Content starts

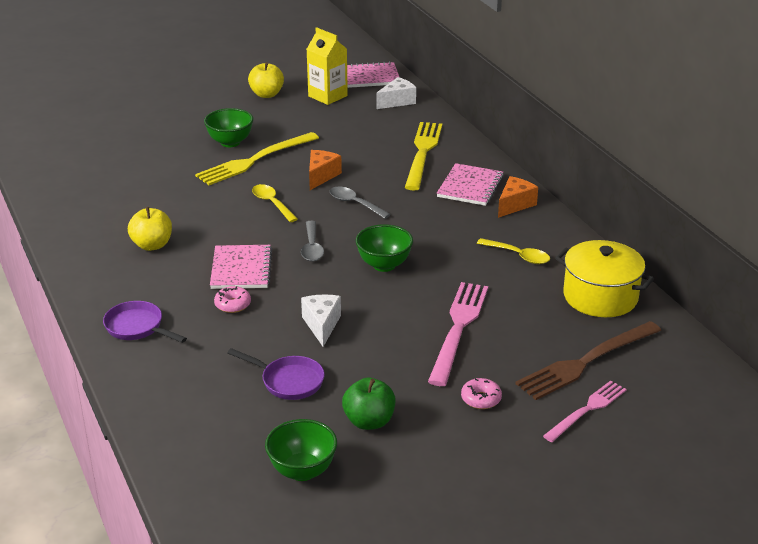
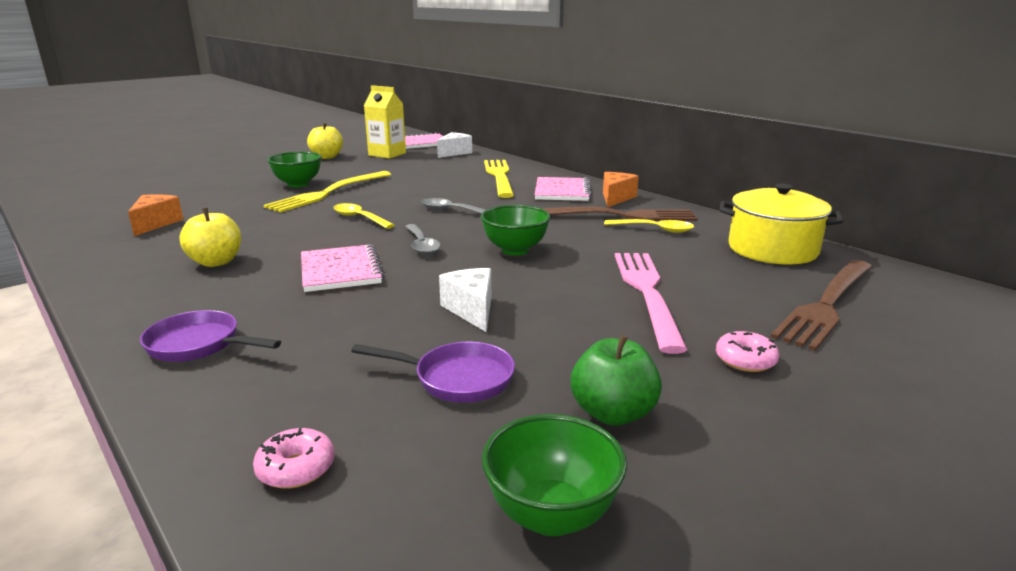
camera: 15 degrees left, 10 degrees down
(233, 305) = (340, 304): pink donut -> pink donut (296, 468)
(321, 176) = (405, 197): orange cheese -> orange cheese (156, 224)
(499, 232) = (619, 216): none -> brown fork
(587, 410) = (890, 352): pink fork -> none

Content ends

§ Task
Restate all of the material word for word, leaving every picture out.

§ Result
camera: 15 degrees left, 10 degrees down
(233, 305) = (340, 304): pink donut -> pink donut (296, 468)
(321, 176) = (405, 197): orange cheese -> orange cheese (156, 224)
(499, 232) = (619, 216): none -> brown fork
(587, 410) = (890, 352): pink fork -> none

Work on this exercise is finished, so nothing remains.